Saved data entries
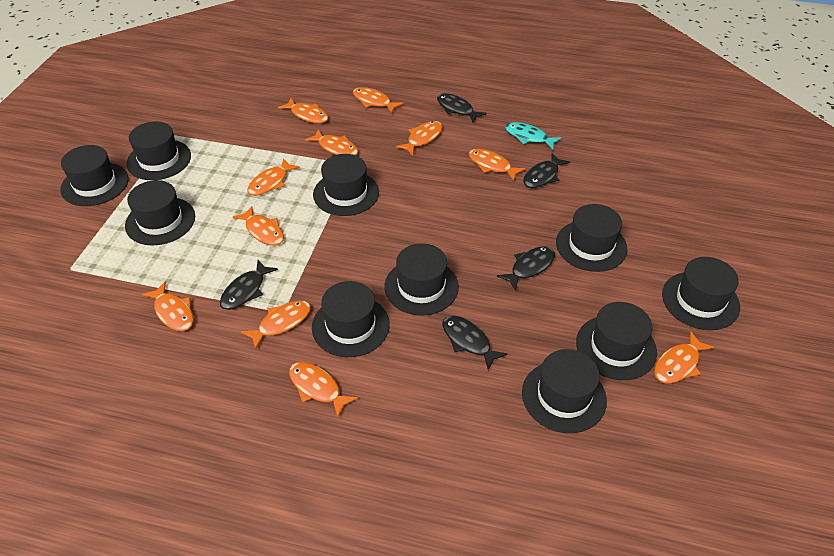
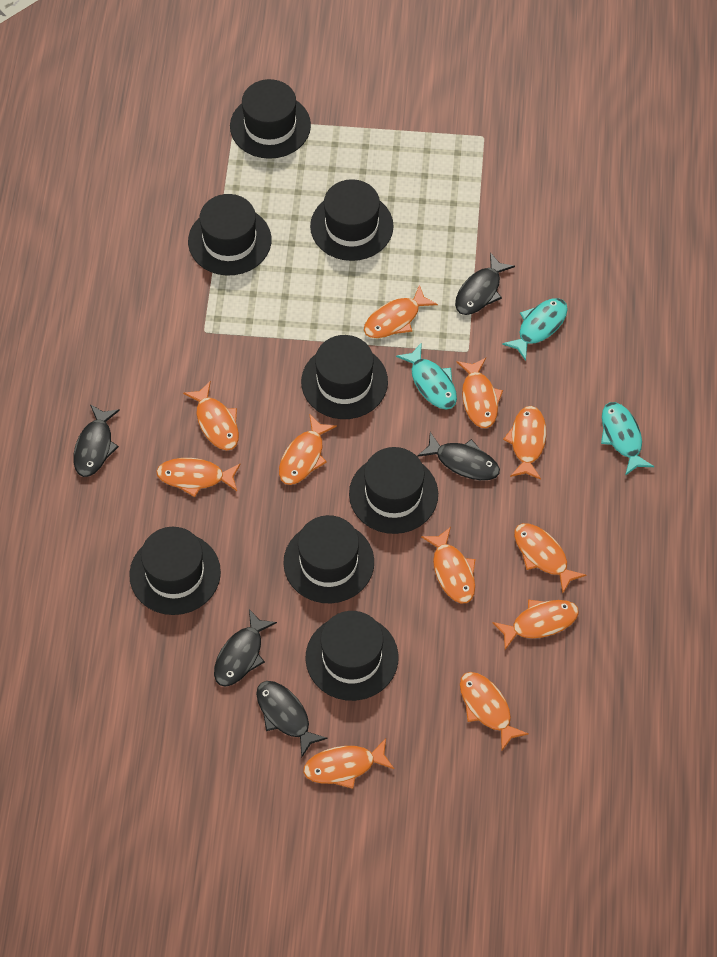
black hat: 10 -> 8
turquoise fish: 1 -> 3

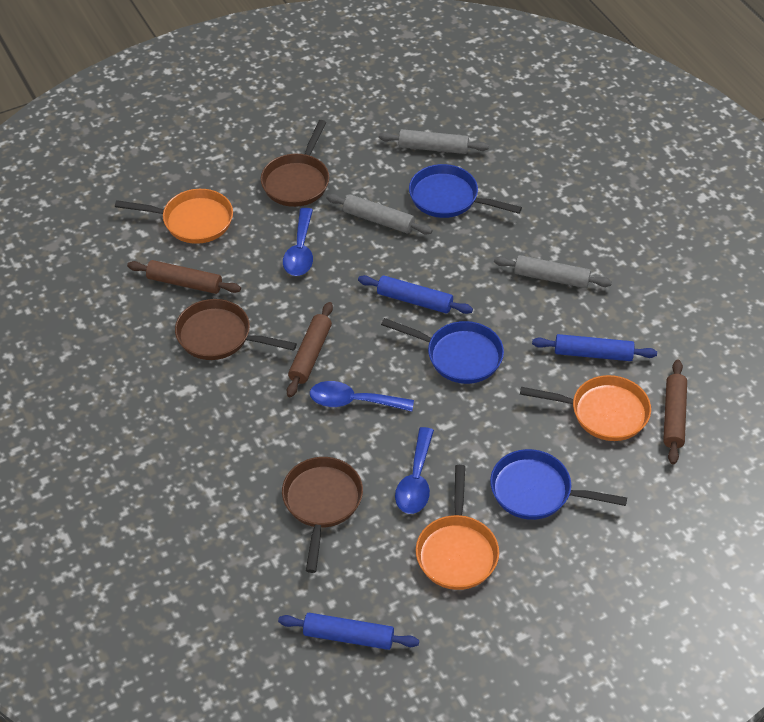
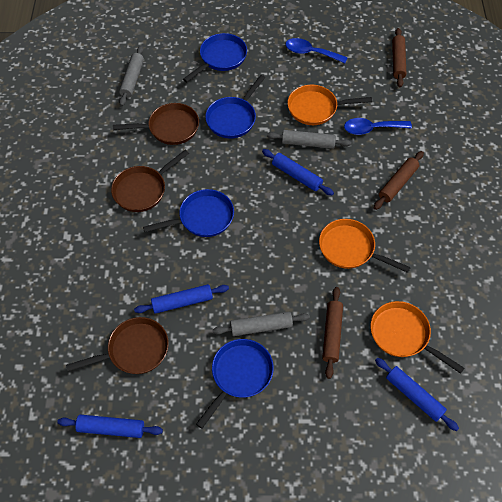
blue pan: 3 -> 4
blue rolling pin: 3 -> 4
blue spoon: 3 -> 2

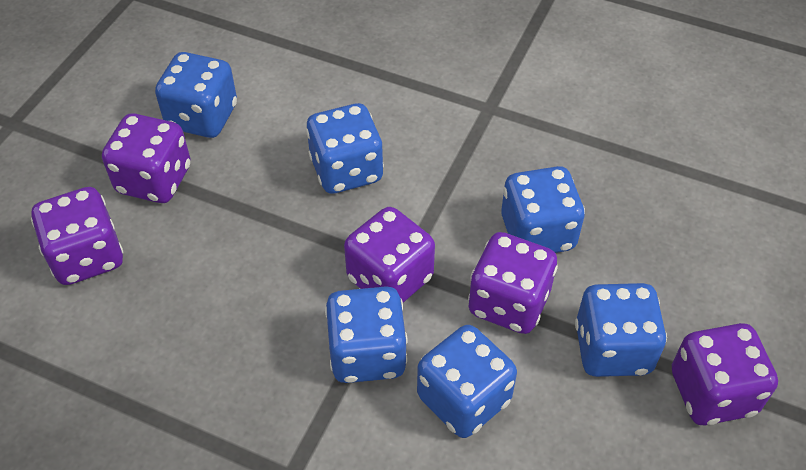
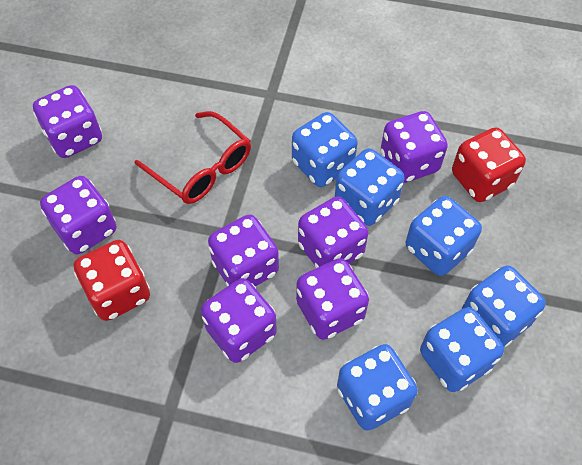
purple dice: 5 -> 7
red dice: 0 -> 2
red glasses: 0 -> 1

WHAT IS BEING ASKED
The lines above should be transcribed exactly, with every image removed.

SOLUTION TO THE EXERCISE
black hat: 10 -> 8
turquoise fish: 1 -> 3

blue pan: 3 -> 4
blue rolling pin: 3 -> 4
blue spoon: 3 -> 2

purple dice: 5 -> 7
red dice: 0 -> 2
red glasses: 0 -> 1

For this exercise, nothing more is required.